#### [Exercise objective]
When you transcribe the listing, keep each line exact and drop the pictures.

#### [Given information]
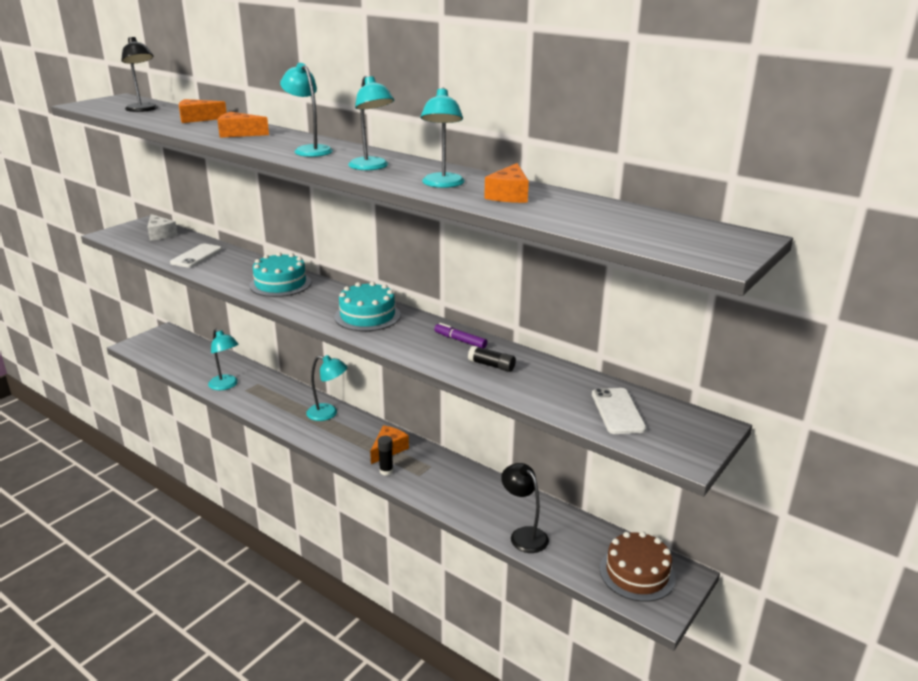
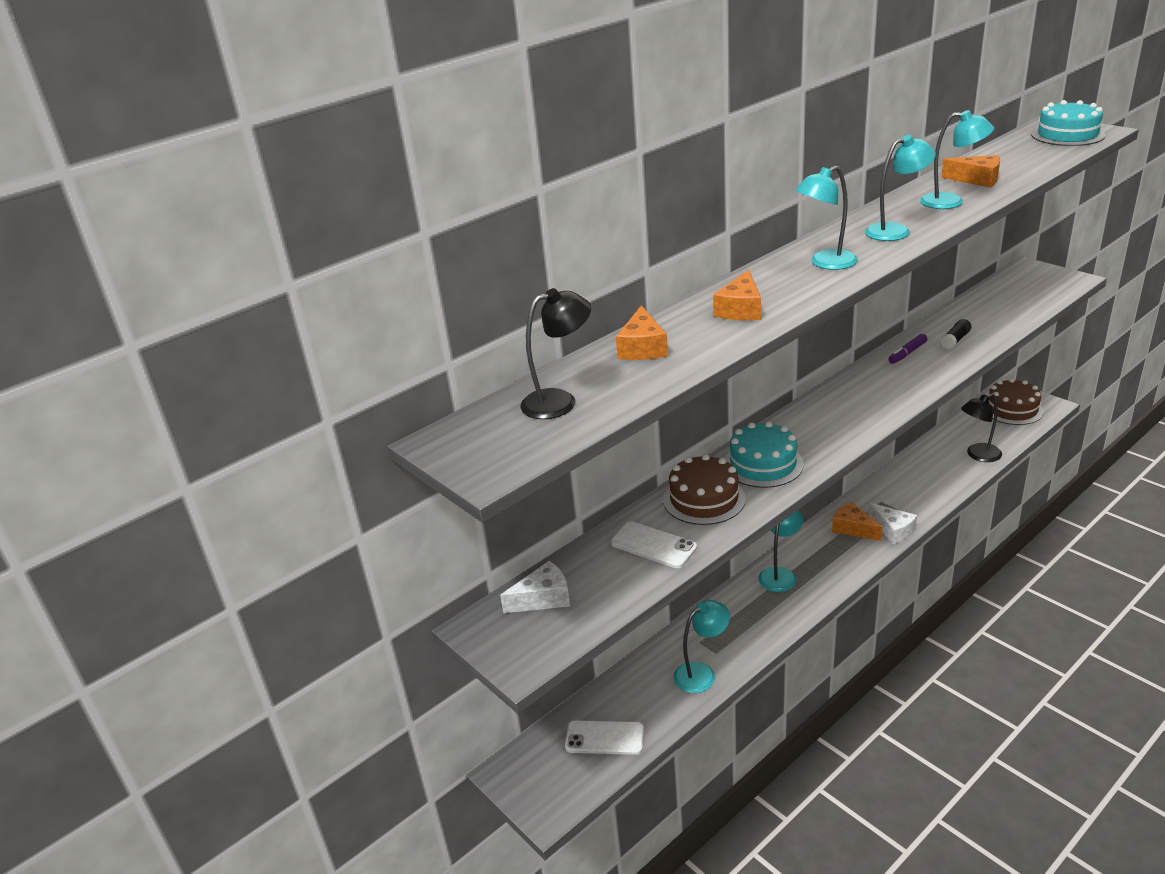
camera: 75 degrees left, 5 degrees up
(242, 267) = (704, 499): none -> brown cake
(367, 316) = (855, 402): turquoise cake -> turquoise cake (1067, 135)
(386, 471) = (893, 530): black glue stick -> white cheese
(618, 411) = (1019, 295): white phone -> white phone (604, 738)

#### [Solution to the exercise]
camera: 75 degrees left, 5 degrees up
(242, 267) = (704, 499): none -> brown cake
(367, 316) = (855, 402): turquoise cake -> turquoise cake (1067, 135)
(386, 471) = (893, 530): black glue stick -> white cheese
(618, 411) = (1019, 295): white phone -> white phone (604, 738)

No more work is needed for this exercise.